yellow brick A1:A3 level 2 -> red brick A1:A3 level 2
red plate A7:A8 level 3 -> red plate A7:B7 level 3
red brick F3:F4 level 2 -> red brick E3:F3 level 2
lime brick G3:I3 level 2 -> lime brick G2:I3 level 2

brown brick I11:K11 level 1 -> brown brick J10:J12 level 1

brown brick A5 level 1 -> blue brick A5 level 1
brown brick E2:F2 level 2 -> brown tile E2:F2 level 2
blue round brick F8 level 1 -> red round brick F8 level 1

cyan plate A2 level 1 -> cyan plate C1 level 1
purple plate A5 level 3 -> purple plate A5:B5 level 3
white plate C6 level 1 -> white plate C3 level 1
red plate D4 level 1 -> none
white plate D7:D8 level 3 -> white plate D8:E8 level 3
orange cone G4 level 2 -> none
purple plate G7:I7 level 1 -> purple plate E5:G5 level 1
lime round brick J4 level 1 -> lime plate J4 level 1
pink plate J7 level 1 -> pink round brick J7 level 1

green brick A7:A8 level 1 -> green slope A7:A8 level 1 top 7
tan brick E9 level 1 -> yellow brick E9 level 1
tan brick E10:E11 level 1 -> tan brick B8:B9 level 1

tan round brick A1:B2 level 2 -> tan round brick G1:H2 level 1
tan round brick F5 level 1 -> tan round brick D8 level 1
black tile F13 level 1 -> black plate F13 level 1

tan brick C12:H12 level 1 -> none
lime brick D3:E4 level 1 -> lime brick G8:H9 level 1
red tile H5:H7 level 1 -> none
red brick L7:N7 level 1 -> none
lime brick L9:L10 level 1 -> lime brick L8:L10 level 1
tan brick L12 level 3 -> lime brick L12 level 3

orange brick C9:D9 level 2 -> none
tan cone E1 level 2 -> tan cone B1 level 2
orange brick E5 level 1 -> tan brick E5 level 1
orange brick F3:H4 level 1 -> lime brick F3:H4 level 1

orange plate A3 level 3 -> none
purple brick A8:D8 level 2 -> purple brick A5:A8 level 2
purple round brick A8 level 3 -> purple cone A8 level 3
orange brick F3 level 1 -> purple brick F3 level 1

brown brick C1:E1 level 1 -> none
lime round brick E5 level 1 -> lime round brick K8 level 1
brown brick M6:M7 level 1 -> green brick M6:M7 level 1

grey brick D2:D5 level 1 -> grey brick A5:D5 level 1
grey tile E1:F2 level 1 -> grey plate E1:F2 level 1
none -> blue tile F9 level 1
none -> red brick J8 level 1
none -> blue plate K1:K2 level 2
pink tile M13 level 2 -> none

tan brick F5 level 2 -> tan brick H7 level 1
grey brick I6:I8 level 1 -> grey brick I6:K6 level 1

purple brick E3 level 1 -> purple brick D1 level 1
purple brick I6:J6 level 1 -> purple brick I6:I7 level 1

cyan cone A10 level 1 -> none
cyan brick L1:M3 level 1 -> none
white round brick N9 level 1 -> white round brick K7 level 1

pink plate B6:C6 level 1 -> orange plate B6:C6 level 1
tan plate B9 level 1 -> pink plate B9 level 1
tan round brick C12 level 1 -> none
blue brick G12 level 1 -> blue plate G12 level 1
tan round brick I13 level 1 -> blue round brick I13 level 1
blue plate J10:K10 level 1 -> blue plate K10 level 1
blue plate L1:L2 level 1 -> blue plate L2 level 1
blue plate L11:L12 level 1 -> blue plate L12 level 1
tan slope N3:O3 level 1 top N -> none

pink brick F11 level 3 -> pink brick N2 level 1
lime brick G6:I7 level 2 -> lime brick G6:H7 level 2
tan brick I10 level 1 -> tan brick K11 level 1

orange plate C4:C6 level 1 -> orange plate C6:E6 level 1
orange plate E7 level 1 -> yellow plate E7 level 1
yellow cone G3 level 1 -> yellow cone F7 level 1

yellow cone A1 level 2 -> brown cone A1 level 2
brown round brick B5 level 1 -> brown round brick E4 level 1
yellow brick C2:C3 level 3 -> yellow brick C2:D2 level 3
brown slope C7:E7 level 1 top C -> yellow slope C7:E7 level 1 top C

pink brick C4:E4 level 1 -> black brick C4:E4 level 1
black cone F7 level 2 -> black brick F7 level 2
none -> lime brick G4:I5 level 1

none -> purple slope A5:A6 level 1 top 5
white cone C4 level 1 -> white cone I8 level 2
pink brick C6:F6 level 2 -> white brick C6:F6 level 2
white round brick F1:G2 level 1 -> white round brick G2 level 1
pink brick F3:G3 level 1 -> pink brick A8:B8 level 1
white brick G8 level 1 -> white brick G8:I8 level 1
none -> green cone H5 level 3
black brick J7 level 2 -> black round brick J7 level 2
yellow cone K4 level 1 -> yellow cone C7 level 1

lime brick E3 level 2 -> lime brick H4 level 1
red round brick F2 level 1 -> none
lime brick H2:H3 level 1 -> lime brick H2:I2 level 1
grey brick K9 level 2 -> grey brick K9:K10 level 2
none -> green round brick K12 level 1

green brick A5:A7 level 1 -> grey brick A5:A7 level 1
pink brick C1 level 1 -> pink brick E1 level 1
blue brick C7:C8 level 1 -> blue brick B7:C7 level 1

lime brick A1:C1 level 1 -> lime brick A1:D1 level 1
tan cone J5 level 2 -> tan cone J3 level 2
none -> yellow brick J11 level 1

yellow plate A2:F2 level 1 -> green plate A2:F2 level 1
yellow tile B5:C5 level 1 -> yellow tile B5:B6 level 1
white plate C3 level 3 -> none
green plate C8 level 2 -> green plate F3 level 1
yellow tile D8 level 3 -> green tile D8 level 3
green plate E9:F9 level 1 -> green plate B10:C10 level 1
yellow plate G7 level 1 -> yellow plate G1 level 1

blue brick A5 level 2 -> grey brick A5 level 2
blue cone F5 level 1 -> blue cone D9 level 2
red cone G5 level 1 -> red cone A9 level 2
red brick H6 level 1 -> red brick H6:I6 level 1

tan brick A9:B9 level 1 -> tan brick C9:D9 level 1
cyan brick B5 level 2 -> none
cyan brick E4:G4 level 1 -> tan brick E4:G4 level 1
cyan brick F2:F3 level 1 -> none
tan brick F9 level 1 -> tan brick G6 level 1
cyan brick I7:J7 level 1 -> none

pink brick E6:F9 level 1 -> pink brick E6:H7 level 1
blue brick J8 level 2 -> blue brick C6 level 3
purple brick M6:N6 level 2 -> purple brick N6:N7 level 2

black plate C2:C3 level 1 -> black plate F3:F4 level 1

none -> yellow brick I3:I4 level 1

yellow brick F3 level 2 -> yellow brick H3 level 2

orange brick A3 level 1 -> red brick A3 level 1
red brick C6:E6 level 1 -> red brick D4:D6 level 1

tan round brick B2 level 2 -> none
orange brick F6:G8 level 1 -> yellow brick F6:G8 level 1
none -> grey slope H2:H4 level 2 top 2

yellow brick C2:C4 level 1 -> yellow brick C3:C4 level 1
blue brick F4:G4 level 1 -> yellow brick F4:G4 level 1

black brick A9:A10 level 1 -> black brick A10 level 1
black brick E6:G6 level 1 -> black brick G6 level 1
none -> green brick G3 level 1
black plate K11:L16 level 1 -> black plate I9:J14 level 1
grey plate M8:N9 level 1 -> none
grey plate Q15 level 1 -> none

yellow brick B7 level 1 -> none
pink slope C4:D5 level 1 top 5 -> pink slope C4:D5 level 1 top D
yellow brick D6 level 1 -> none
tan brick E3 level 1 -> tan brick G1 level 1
.....
■ **REQUIRED ACTION**
Could you retype exactly the lines above, starting at the line that contains "white round brick N9" and ending at the line that contains "white plate C3 level 3 -> none", and nothing more?

■ **YOUR RESPONSE**
white round brick N9 level 1 -> white round brick K7 level 1

pink plate B6:C6 level 1 -> orange plate B6:C6 level 1
tan plate B9 level 1 -> pink plate B9 level 1
tan round brick C12 level 1 -> none
blue brick G12 level 1 -> blue plate G12 level 1
tan round brick I13 level 1 -> blue round brick I13 level 1
blue plate J10:K10 level 1 -> blue plate K10 level 1
blue plate L1:L2 level 1 -> blue plate L2 level 1
blue plate L11:L12 level 1 -> blue plate L12 level 1
tan slope N3:O3 level 1 top N -> none

pink brick F11 level 3 -> pink brick N2 level 1
lime brick G6:I7 level 2 -> lime brick G6:H7 level 2
tan brick I10 level 1 -> tan brick K11 level 1

orange plate C4:C6 level 1 -> orange plate C6:E6 level 1
orange plate E7 level 1 -> yellow plate E7 level 1
yellow cone G3 level 1 -> yellow cone F7 level 1

yellow cone A1 level 2 -> brown cone A1 level 2
brown round brick B5 level 1 -> brown round brick E4 level 1
yellow brick C2:C3 level 3 -> yellow brick C2:D2 level 3
brown slope C7:E7 level 1 top C -> yellow slope C7:E7 level 1 top C

pink brick C4:E4 level 1 -> black brick C4:E4 level 1
black cone F7 level 2 -> black brick F7 level 2
none -> lime brick G4:I5 level 1

none -> purple slope A5:A6 level 1 top 5
white cone C4 level 1 -> white cone I8 level 2
pink brick C6:F6 level 2 -> white brick C6:F6 level 2
white round brick F1:G2 level 1 -> white round brick G2 level 1
pink brick F3:G3 level 1 -> pink brick A8:B8 level 1
white brick G8 level 1 -> white brick G8:I8 level 1
none -> green cone H5 level 3
black brick J7 level 2 -> black round brick J7 level 2
yellow cone K4 level 1 -> yellow cone C7 level 1

lime brick E3 level 2 -> lime brick H4 level 1
red round brick F2 level 1 -> none
lime brick H2:H3 level 1 -> lime brick H2:I2 level 1
grey brick K9 level 2 -> grey brick K9:K10 level 2
none -> green round brick K12 level 1

green brick A5:A7 level 1 -> grey brick A5:A7 level 1
pink brick C1 level 1 -> pink brick E1 level 1
blue brick C7:C8 level 1 -> blue brick B7:C7 level 1

lime brick A1:C1 level 1 -> lime brick A1:D1 level 1
tan cone J5 level 2 -> tan cone J3 level 2
none -> yellow brick J11 level 1

yellow plate A2:F2 level 1 -> green plate A2:F2 level 1
yellow tile B5:C5 level 1 -> yellow tile B5:B6 level 1
white plate C3 level 3 -> none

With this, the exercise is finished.